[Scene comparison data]
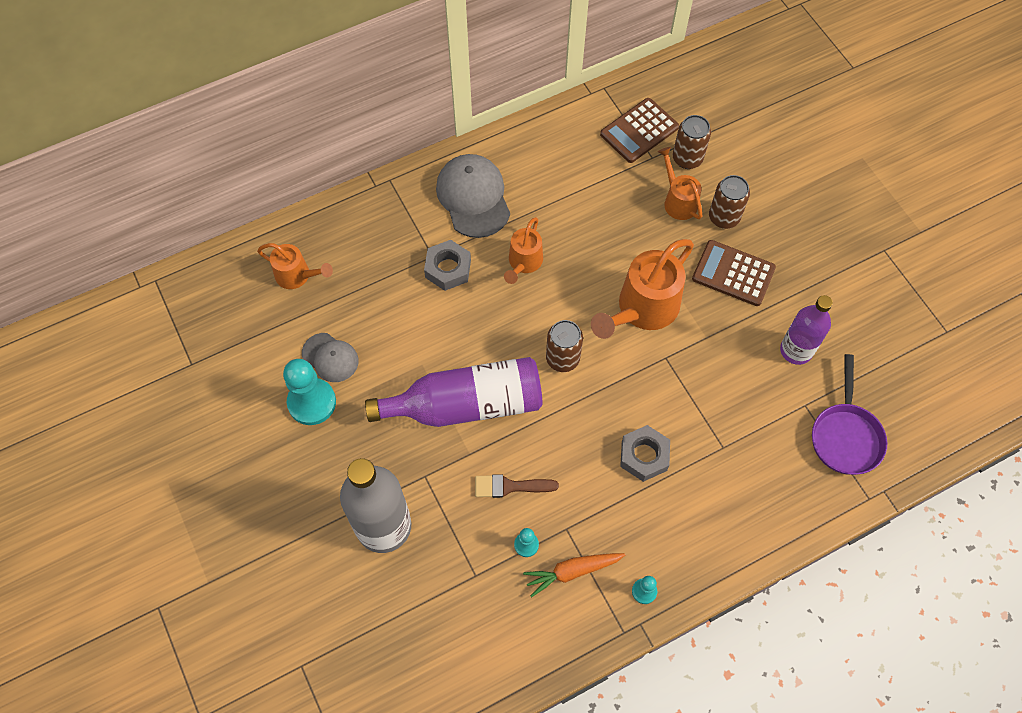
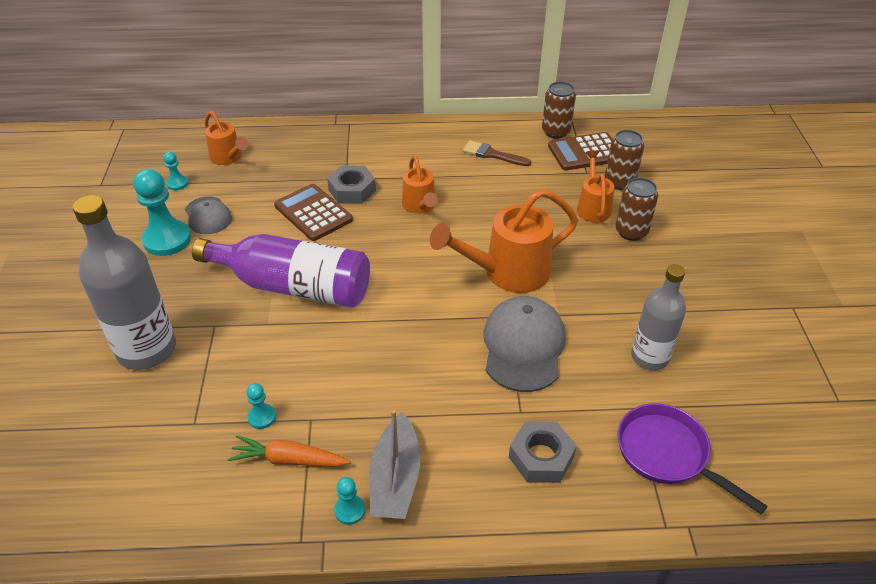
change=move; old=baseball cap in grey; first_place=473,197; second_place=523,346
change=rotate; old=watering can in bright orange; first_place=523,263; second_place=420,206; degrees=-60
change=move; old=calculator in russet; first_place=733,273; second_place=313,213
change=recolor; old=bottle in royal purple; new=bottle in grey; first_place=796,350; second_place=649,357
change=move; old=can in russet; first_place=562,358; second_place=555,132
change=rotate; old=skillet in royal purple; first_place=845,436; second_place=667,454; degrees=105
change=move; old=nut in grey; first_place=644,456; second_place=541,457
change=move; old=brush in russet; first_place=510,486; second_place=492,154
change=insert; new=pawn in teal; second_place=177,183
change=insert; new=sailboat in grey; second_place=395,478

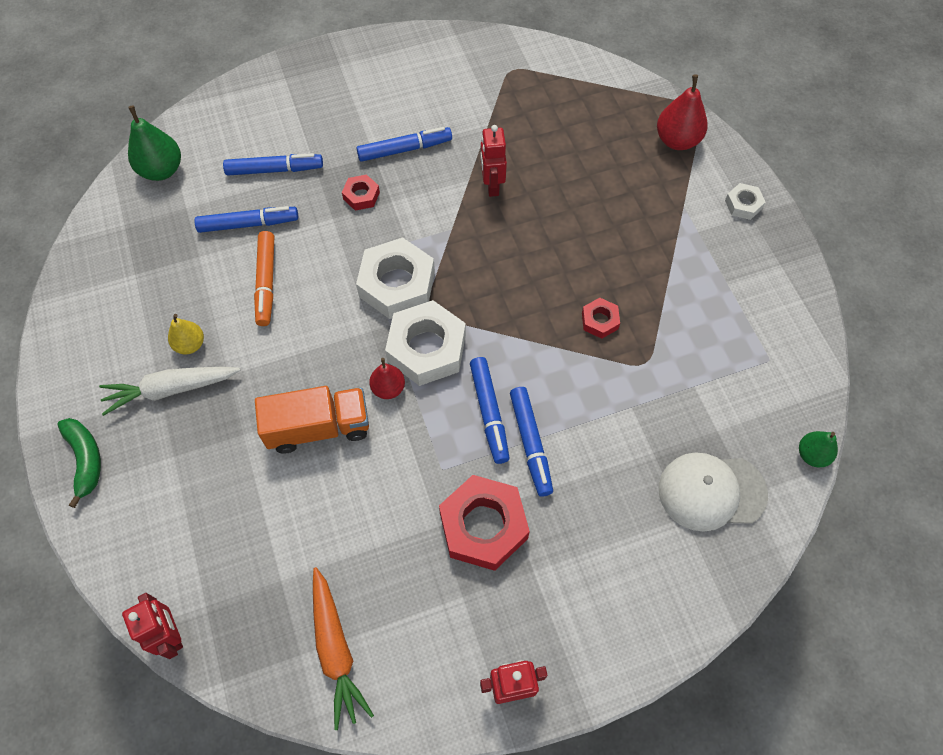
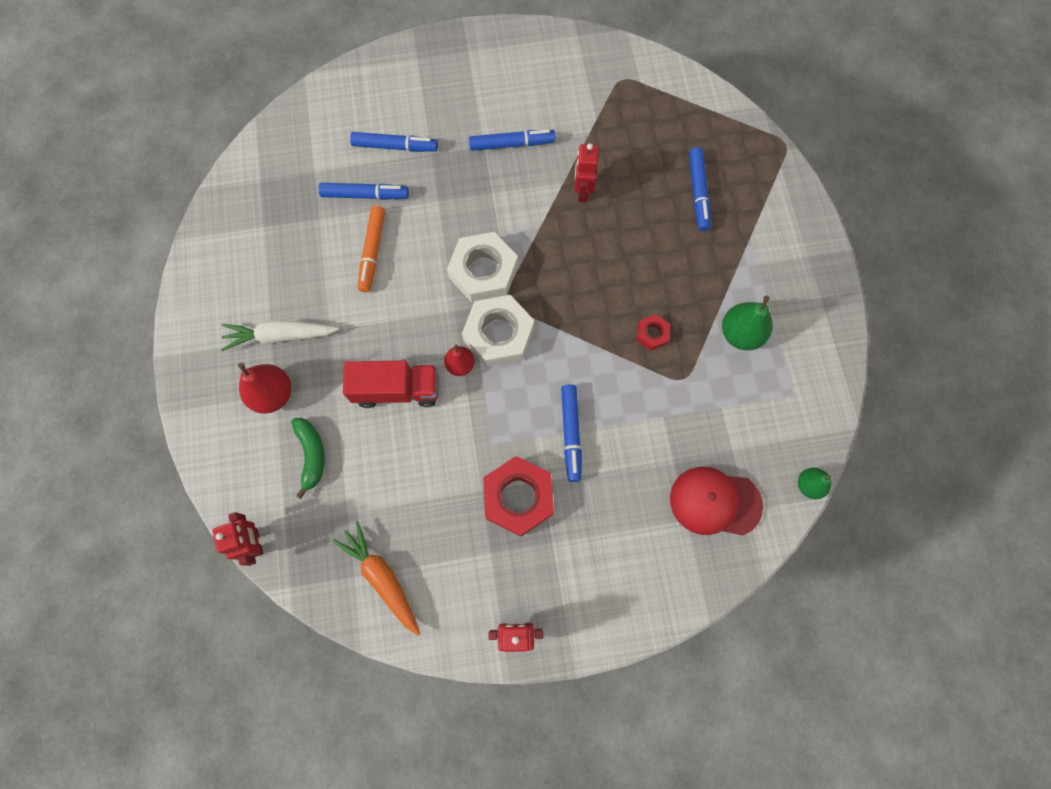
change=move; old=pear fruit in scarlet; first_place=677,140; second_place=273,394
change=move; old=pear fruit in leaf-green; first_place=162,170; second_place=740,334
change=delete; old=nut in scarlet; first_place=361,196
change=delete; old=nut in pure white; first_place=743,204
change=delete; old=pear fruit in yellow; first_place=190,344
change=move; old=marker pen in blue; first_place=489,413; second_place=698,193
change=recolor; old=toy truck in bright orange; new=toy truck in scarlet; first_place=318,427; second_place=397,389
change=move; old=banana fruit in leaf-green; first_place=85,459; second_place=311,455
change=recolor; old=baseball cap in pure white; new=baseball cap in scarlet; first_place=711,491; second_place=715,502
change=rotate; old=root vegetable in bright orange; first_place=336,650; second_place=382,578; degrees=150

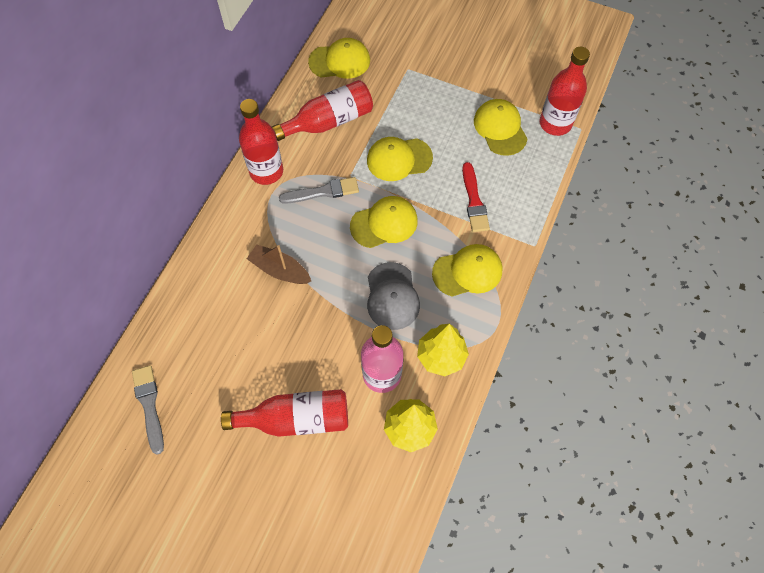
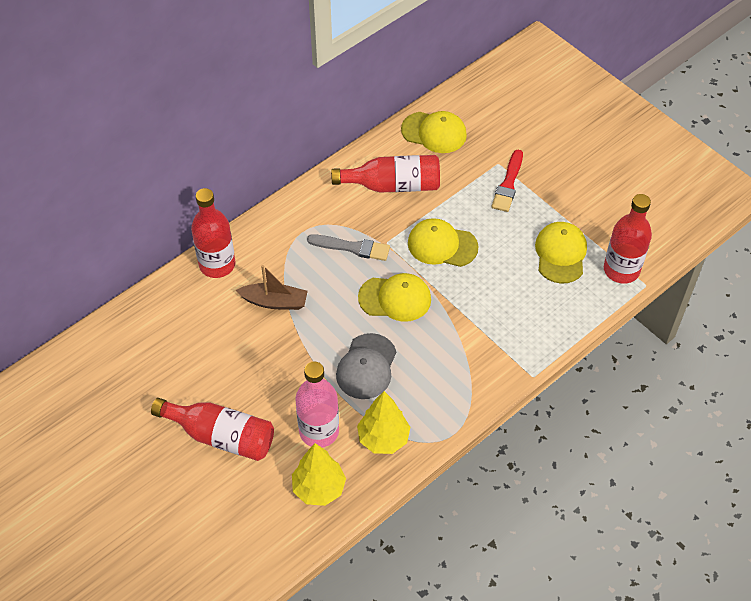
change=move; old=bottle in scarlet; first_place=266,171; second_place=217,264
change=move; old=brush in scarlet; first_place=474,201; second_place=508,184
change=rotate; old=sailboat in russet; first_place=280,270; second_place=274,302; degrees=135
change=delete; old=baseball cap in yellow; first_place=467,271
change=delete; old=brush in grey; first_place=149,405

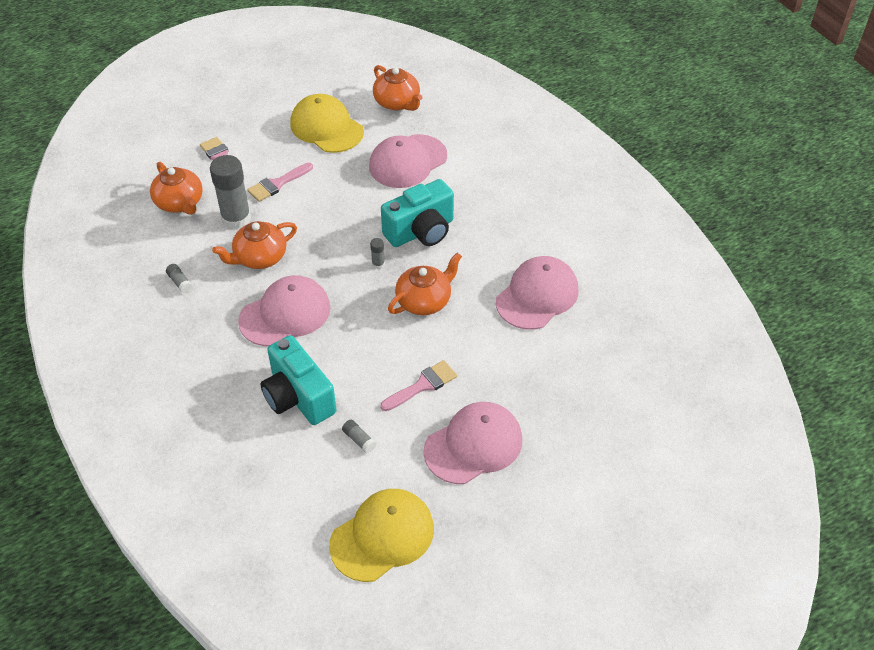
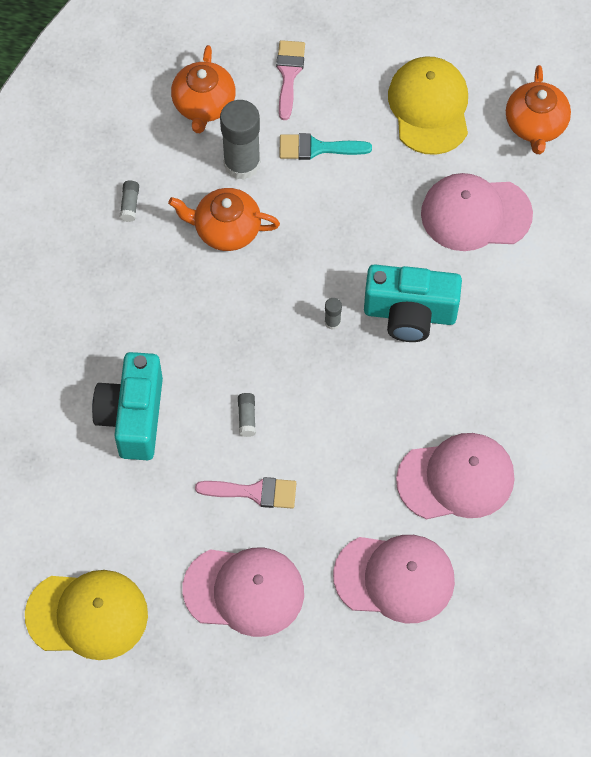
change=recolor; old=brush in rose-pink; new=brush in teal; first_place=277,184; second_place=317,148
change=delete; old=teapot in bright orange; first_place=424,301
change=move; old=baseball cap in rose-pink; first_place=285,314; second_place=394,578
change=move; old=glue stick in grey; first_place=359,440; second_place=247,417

Task item:
Retype each line of the records exactly as it reads; no pictures belong in the copy.

Response to this task:
change=move; old=baseball cap in grey; first_place=473,197; second_place=523,346
change=rotate; old=watering can in bright orange; first_place=523,263; second_place=420,206; degrees=-60
change=move; old=calculator in russet; first_place=733,273; second_place=313,213
change=recolor; old=bottle in royal purple; new=bottle in grey; first_place=796,350; second_place=649,357
change=move; old=can in russet; first_place=562,358; second_place=555,132
change=rotate; old=skillet in royal purple; first_place=845,436; second_place=667,454; degrees=105
change=move; old=nut in grey; first_place=644,456; second_place=541,457
change=move; old=brush in russet; first_place=510,486; second_place=492,154
change=insert; new=pawn in teal; second_place=177,183
change=insert; new=sailboat in grey; second_place=395,478

change=move; old=pear fruit in scarlet; first_place=677,140; second_place=273,394
change=move; old=pear fruit in leaf-green; first_place=162,170; second_place=740,334
change=delete; old=nut in scarlet; first_place=361,196
change=delete; old=nut in pure white; first_place=743,204
change=delete; old=pear fruit in yellow; first_place=190,344
change=move; old=marker pen in blue; first_place=489,413; second_place=698,193
change=recolor; old=toy truck in bright orange; new=toy truck in scarlet; first_place=318,427; second_place=397,389
change=move; old=banana fruit in leaf-green; first_place=85,459; second_place=311,455
change=recolor; old=baseball cap in pure white; new=baseball cap in scarlet; first_place=711,491; second_place=715,502
change=rotate; old=root vegetable in bright orange; first_place=336,650; second_place=382,578; degrees=150

change=move; old=bottle in scarlet; first_place=266,171; second_place=217,264
change=move; old=brush in scarlet; first_place=474,201; second_place=508,184
change=rotate; old=sailboat in russet; first_place=280,270; second_place=274,302; degrees=135
change=delete; old=baseball cap in yellow; first_place=467,271
change=delete; old=brush in grey; first_place=149,405

change=recolor; old=brush in rose-pink; new=brush in teal; first_place=277,184; second_place=317,148
change=delete; old=teapot in bright orange; first_place=424,301
change=move; old=baseball cap in rose-pink; first_place=285,314; second_place=394,578
change=move; old=glue stick in grey; first_place=359,440; second_place=247,417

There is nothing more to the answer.